RECORDS SHOWN:
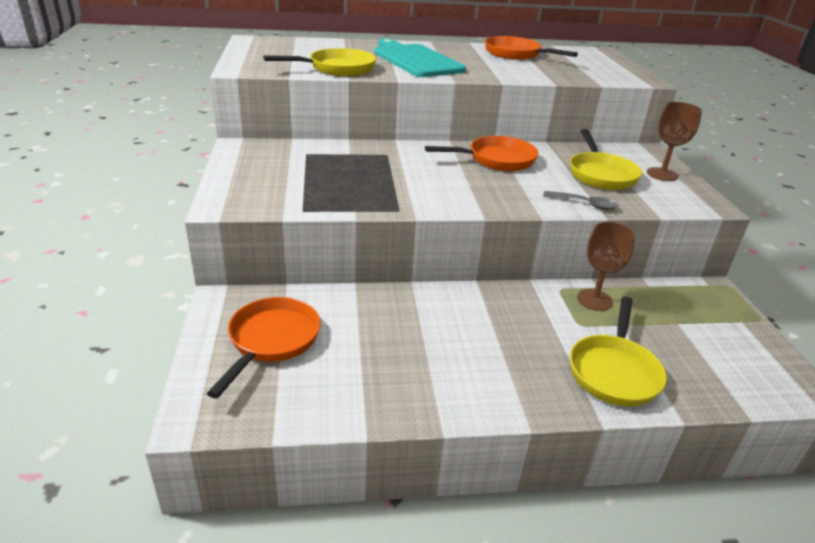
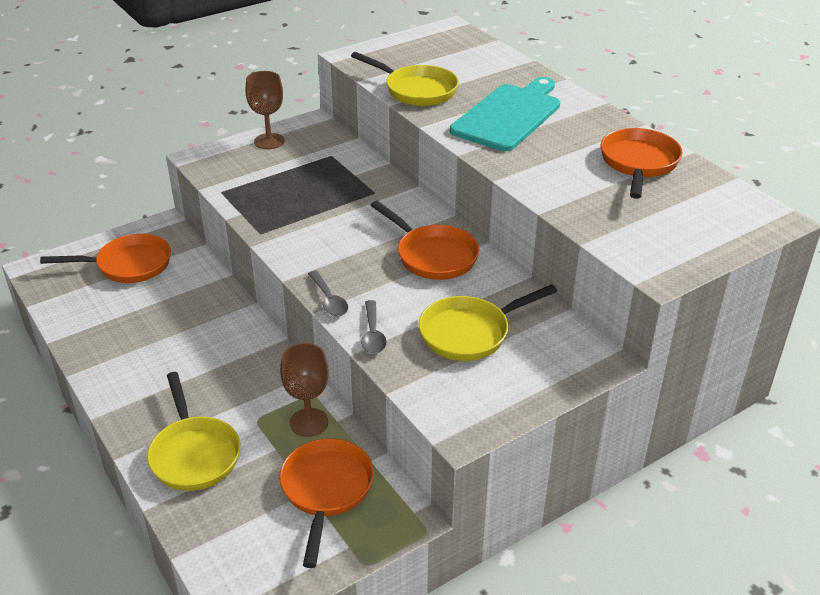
camera: 65 degrees right, 5 degrees up
(528, 208) = (329, 300): none -> grey spoon
(614, 371) = (194, 454): yellow pan -> yellow pan turned 105 degrees counterclockwise
(662, 174) = (523, 381): brown goblet -> brown goblet (269, 141)
(678, 314) = (326, 490): none -> orange pan

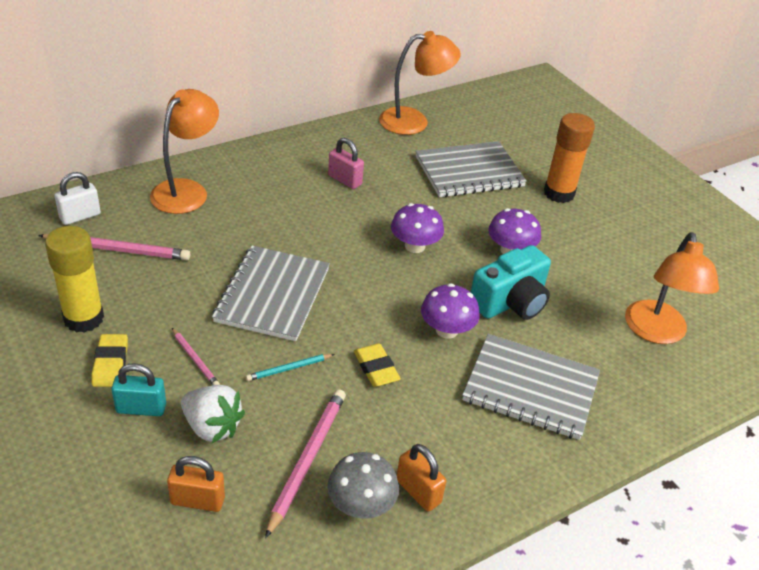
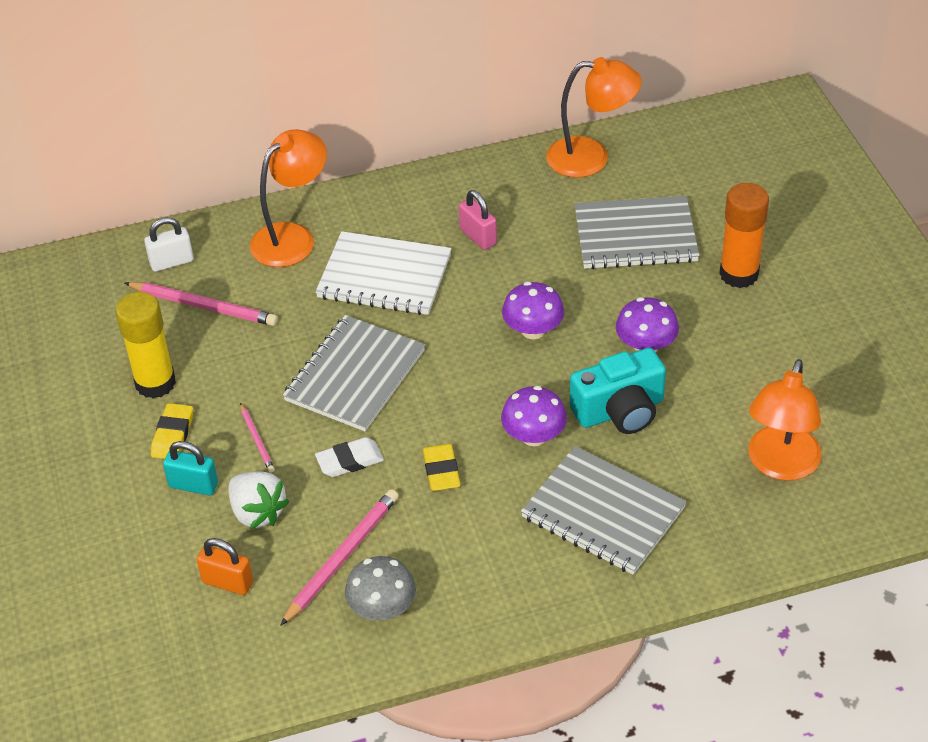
camera: 20 degrees right, 5 degrees up
(275, 214) = (384, 276): none -> white notebook
(289, 369) = (350, 461): turquoise pencil -> white eraser
(418, 491) = (443, 604): orange padlock -> none

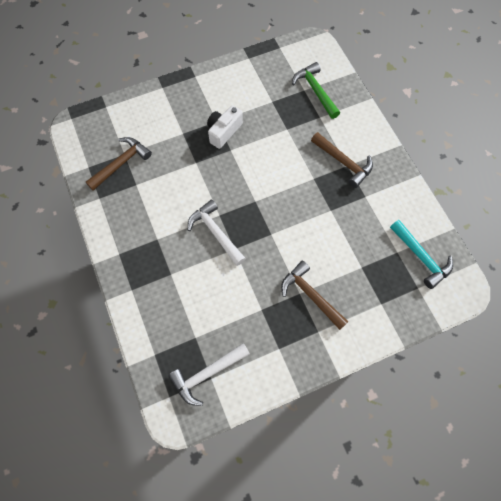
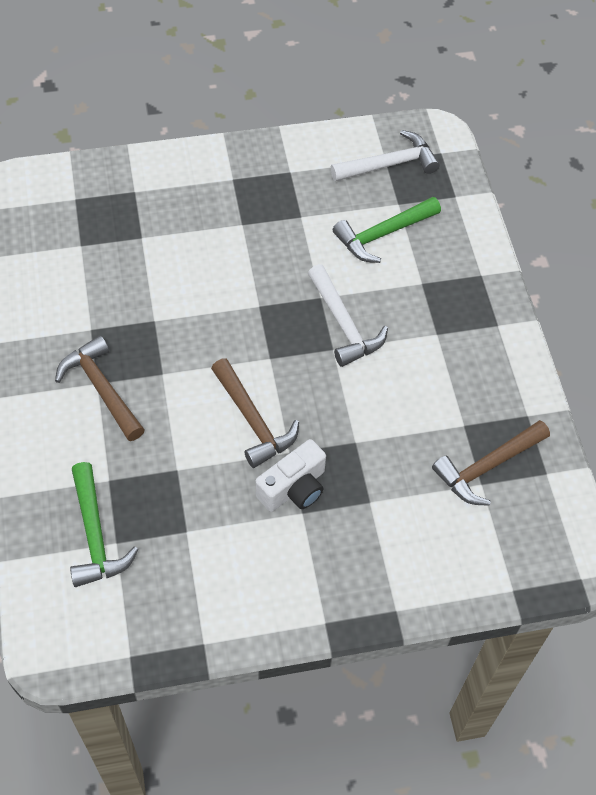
camera: 170 degrees left, 10 degrees down
(202, 307) = (383, 234): none -> green hammer
(311, 295) = (227, 219): brown hammer -> brown hammer (253, 421)
(421, 257) = (50, 232): turquoise hammer -> none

TASK DIRECTIONS:
Show every line of the data in which the word "camera" appears.

ANSWER TO THIS TASK:
camera: 65 degrees right, 5 degrees up
camera: 20 degrees right, 5 degrees up
camera: 170 degrees left, 10 degrees down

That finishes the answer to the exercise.